--- INPUT DATA ---

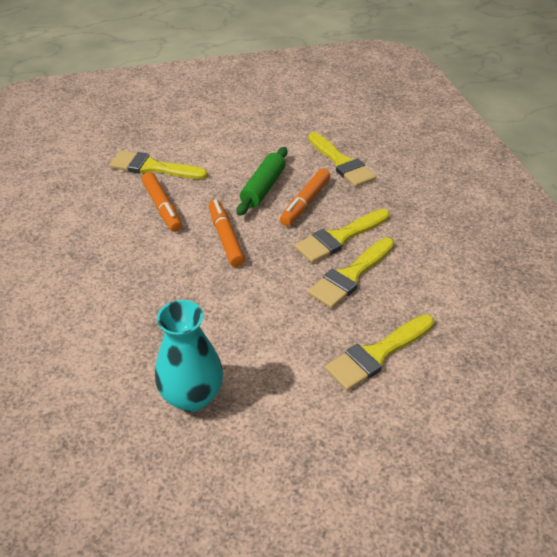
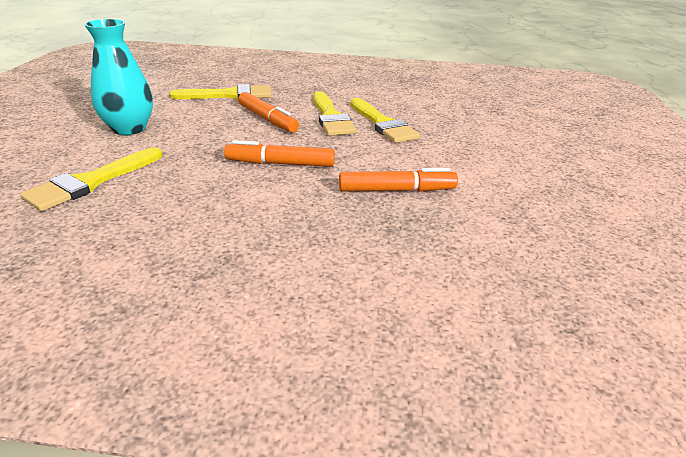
camera: 70 degrees left, 10 degrees down
orange marker [142,172,182,232] -> orange marker moved to [339,168,458,192]
turquoise vase [155,300,223,412] -> turquoise vase moved to [84,19,153,135]
green rolling pin [237,147,287,216] -> none
yellow brush [325,314,434,391] -> none

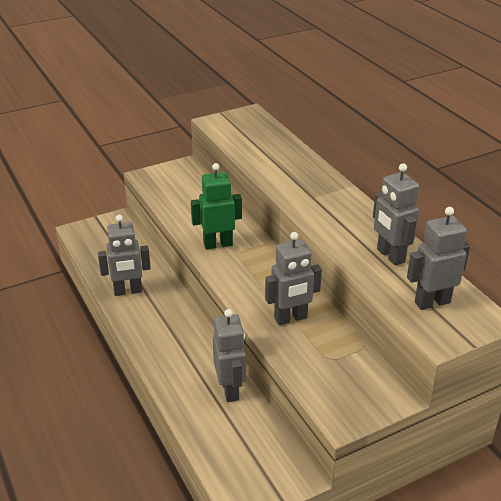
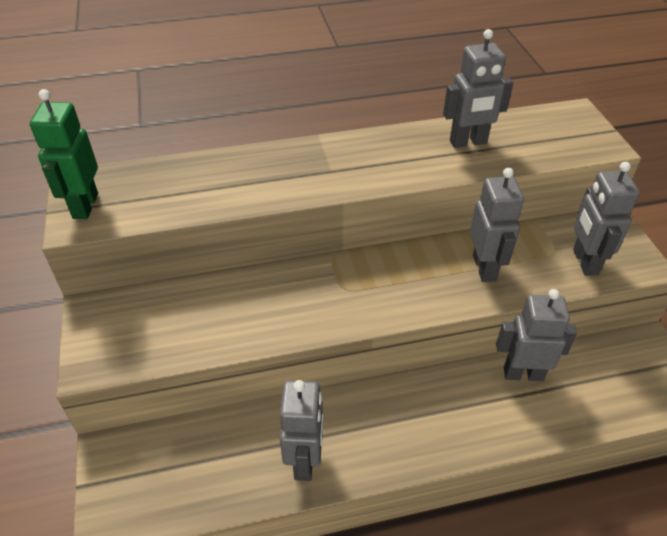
camera: 75 degrees left, 10 degrees up
green robot [191,163,242,250] -> green robot moved to [30,89,98,219]
grey robot [407,207,470,310] -> grey robot moved to [573,162,639,276]

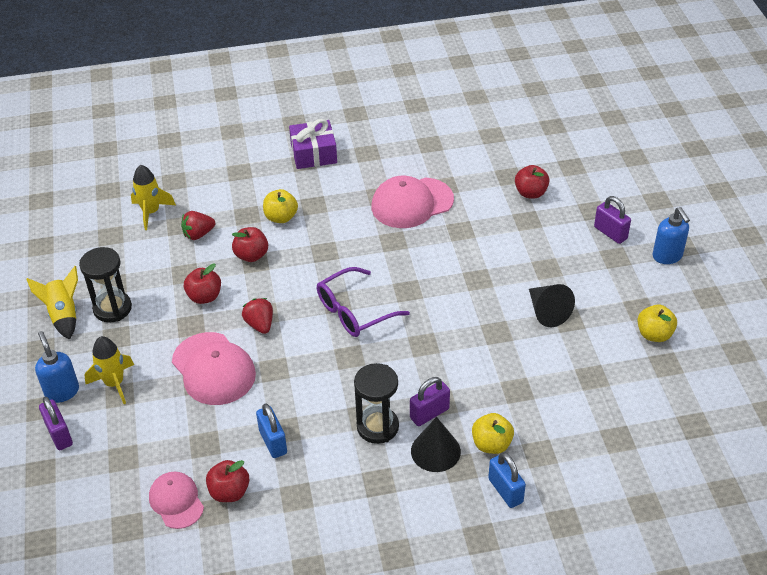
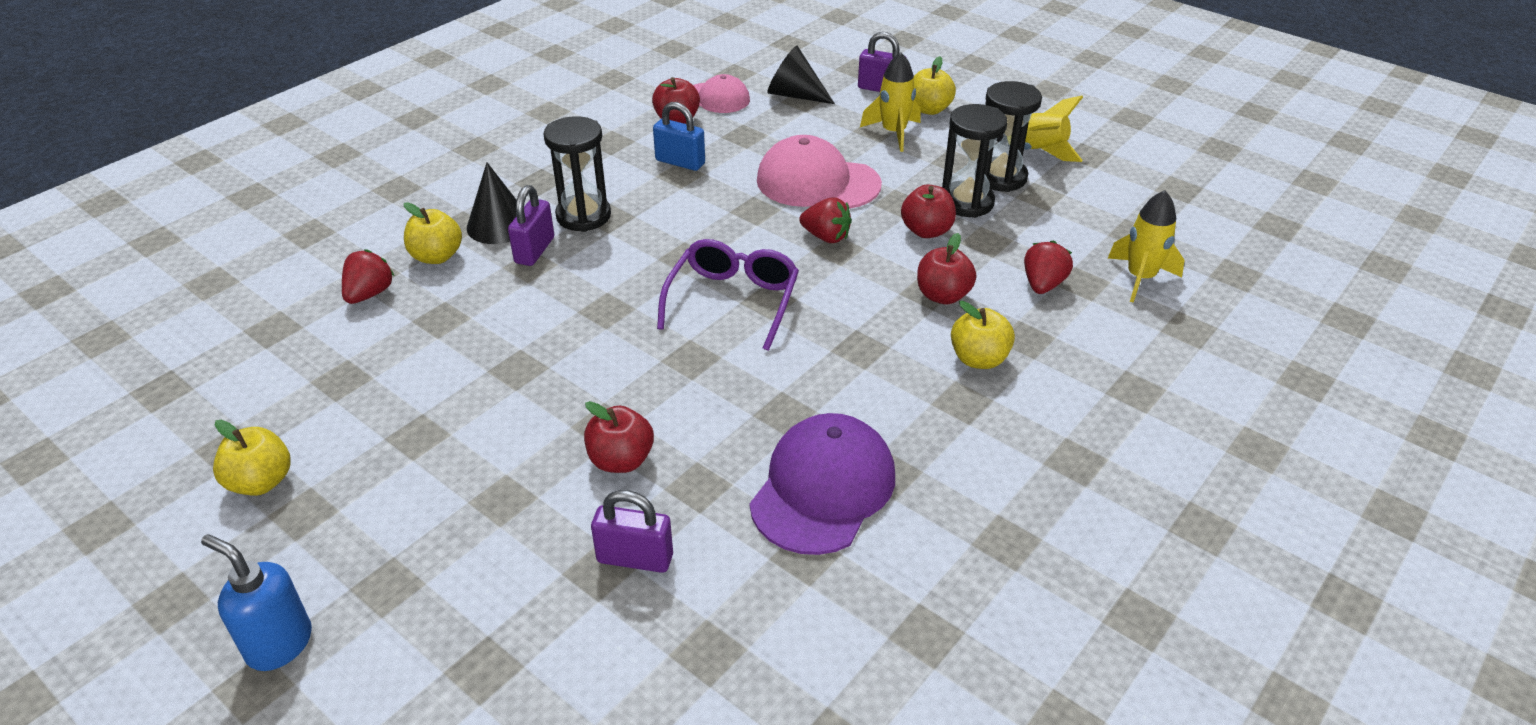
camera: 140 degrees right, 5 degrees down
blue soap dispenser [35,331,79,403] -> yellow apple [914,56,956,115]
purple gift [289,119,337,169] -> none
pink cap [371,176,454,228] -> purple cap [750,413,895,555]
blue padlock [488,452,526,508] -> none
red apple [515,165,550,199] -> red apple moved to [584,401,654,473]
black cone [529,284,575,327] -> black cone moved to [767,46,835,104]
purple padlock [594,196,631,244] -> purple padlock moved to [591,490,673,573]
none -> red strawberry [342,249,394,304]
none -> black hourglass [942,104,1008,218]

---

#### TASK BRIEF
Pictures stay out; everything else in the listing above is to be repeated exactly.

#### ANSWER TO THE EXERCISE
camera: 70 degrees left, 10 degrees down
orange marker [142,172,182,232] -> orange marker moved to [339,168,458,192]
turquoise vase [155,300,223,412] -> turquoise vase moved to [84,19,153,135]
green rolling pin [237,147,287,216] -> none
yellow brush [325,314,434,391] -> none

camera: 75 degrees left, 10 degrees up
green robot [191,163,242,250] -> green robot moved to [30,89,98,219]
grey robot [407,207,470,310] -> grey robot moved to [573,162,639,276]

camera: 140 degrees right, 5 degrees down
blue soap dispenser [35,331,79,403] -> yellow apple [914,56,956,115]
purple gift [289,119,337,169] -> none
pink cap [371,176,454,228] -> purple cap [750,413,895,555]
blue padlock [488,452,526,508] -> none
red apple [515,165,550,199] -> red apple moved to [584,401,654,473]
black cone [529,284,575,327] -> black cone moved to [767,46,835,104]
purple padlock [594,196,631,244] -> purple padlock moved to [591,490,673,573]
none -> red strawberry [342,249,394,304]
none -> black hourglass [942,104,1008,218]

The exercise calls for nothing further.